What is being asked » The full listing is to be written out again, unchanged.
_ _ _
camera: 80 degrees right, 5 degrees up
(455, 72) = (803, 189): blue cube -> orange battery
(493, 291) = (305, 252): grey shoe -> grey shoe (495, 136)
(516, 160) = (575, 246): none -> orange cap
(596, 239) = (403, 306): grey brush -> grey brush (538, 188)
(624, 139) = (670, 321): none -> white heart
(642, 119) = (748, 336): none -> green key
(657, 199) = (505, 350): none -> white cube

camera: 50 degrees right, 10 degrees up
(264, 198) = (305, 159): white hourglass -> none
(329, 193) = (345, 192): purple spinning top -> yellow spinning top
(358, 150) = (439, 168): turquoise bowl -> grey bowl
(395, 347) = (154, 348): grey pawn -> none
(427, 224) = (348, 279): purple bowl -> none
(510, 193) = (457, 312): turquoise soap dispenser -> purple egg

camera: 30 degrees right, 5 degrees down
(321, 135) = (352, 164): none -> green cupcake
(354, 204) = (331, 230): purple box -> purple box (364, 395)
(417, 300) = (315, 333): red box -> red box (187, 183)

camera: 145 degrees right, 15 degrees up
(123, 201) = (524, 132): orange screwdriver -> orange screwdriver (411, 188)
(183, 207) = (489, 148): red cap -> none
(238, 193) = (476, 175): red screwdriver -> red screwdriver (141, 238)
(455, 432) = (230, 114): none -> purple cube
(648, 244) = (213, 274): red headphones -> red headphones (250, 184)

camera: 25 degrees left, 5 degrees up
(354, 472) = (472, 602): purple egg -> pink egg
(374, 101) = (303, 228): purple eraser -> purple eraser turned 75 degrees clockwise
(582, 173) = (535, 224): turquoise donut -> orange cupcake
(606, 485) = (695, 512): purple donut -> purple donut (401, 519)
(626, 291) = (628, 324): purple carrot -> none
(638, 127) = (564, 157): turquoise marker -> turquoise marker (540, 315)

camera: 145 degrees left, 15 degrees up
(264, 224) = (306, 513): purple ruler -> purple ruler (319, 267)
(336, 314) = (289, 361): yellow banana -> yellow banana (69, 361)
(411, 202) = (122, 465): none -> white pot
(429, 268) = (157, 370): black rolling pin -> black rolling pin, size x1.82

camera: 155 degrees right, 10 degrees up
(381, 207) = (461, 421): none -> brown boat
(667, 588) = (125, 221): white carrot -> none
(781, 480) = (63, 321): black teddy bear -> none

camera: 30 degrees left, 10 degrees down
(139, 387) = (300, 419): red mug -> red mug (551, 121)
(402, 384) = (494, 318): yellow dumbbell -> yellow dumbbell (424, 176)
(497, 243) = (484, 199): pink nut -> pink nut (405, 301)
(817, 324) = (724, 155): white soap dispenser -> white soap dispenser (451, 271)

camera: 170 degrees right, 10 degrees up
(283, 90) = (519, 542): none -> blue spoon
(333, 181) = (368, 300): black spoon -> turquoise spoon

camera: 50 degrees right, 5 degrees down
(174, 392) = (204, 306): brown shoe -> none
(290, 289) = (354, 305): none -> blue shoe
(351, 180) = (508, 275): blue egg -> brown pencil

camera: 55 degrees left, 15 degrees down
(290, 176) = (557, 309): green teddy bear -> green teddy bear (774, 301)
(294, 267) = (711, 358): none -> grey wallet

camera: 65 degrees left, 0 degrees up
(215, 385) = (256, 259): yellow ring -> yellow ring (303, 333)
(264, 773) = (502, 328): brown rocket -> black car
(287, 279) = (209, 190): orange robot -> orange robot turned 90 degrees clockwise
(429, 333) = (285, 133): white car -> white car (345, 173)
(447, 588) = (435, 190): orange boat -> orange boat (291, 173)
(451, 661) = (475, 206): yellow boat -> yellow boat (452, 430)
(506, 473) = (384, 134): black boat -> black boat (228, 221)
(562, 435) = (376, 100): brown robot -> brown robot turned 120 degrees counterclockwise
_ _ _
Task result »
camera: 80 degrees right, 5 degrees up
(455, 72) = (803, 189): blue cube -> orange battery
(493, 291) = (305, 252): grey shoe -> grey shoe (495, 136)
(516, 160) = (575, 246): none -> orange cap
(596, 239) = (403, 306): grey brush -> grey brush (538, 188)
(624, 139) = (670, 321): none -> white heart
(642, 119) = (748, 336): none -> green key
(657, 199) = (505, 350): none -> white cube

camera: 50 degrees right, 10 degrees up
(264, 198) = (305, 159): white hourglass -> none
(329, 193) = (345, 192): purple spinning top -> yellow spinning top
(358, 150) = (439, 168): turquoise bowl -> grey bowl
(395, 347) = (154, 348): grey pawn -> none
(427, 224) = (348, 279): purple bowl -> none
(510, 193) = (457, 312): turquoise soap dispenser -> purple egg

camera: 30 degrees right, 5 degrees down
(321, 135) = (352, 164): none -> green cupcake
(354, 204) = (331, 230): purple box -> purple box (364, 395)
(417, 300) = (315, 333): red box -> red box (187, 183)

camera: 145 degrees right, 15 degrees up
(123, 201) = (524, 132): orange screwdriver -> orange screwdriver (411, 188)
(183, 207) = (489, 148): red cap -> none
(238, 193) = (476, 175): red screwdriver -> red screwdriver (141, 238)
(455, 432) = (230, 114): none -> purple cube
(648, 244) = (213, 274): red headphones -> red headphones (250, 184)

camera: 25 degrees left, 5 degrees up
(354, 472) = (472, 602): purple egg -> pink egg
(374, 101) = (303, 228): purple eraser -> purple eraser turned 75 degrees clockwise
(582, 173) = (535, 224): turquoise donut -> orange cupcake
(606, 485) = (695, 512): purple donut -> purple donut (401, 519)
(626, 291) = (628, 324): purple carrot -> none
(638, 127) = (564, 157): turquoise marker -> turquoise marker (540, 315)

camera: 145 degrees left, 15 degrees up
(264, 224) = (306, 513): purple ruler -> purple ruler (319, 267)
(336, 314) = (289, 361): yellow banana -> yellow banana (69, 361)
(411, 202) = (122, 465): none -> white pot
(429, 268) = (157, 370): black rolling pin -> black rolling pin, size x1.82

camera: 155 degrees right, 10 degrees up
(381, 207) = (461, 421): none -> brown boat
(667, 588) = (125, 221): white carrot -> none
(781, 480) = (63, 321): black teddy bear -> none

camera: 30 degrees left, 10 degrees down
(139, 387) = (300, 419): red mug -> red mug (551, 121)
(402, 384) = (494, 318): yellow dumbbell -> yellow dumbbell (424, 176)
(497, 243) = (484, 199): pink nut -> pink nut (405, 301)
(817, 324) = (724, 155): white soap dispenser -> white soap dispenser (451, 271)

camera: 170 degrees right, 10 degrees up
(283, 90) = (519, 542): none -> blue spoon
(333, 181) = (368, 300): black spoon -> turquoise spoon

camera: 50 degrees right, 5 degrees down
(174, 392) = (204, 306): brown shoe -> none
(290, 289) = (354, 305): none -> blue shoe
(351, 180) = (508, 275): blue egg -> brown pencil

camera: 55 degrees left, 15 degrees down
(290, 176) = (557, 309): green teddy bear -> green teddy bear (774, 301)
(294, 267) = (711, 358): none -> grey wallet

camera: 65 degrees left, 0 degrees up
(215, 385) = (256, 259): yellow ring -> yellow ring (303, 333)
(264, 773) = (502, 328): brown rocket -> black car
(287, 279) = (209, 190): orange robot -> orange robot turned 90 degrees clockwise
(429, 333) = (285, 133): white car -> white car (345, 173)
(447, 588) = (435, 190): orange boat -> orange boat (291, 173)
(451, 661) = (475, 206): yellow boat -> yellow boat (452, 430)
(506, 473) = (384, 134): black boat -> black boat (228, 221)
(562, 435) = (376, 100): brown robot -> brown robot turned 120 degrees counterclockwise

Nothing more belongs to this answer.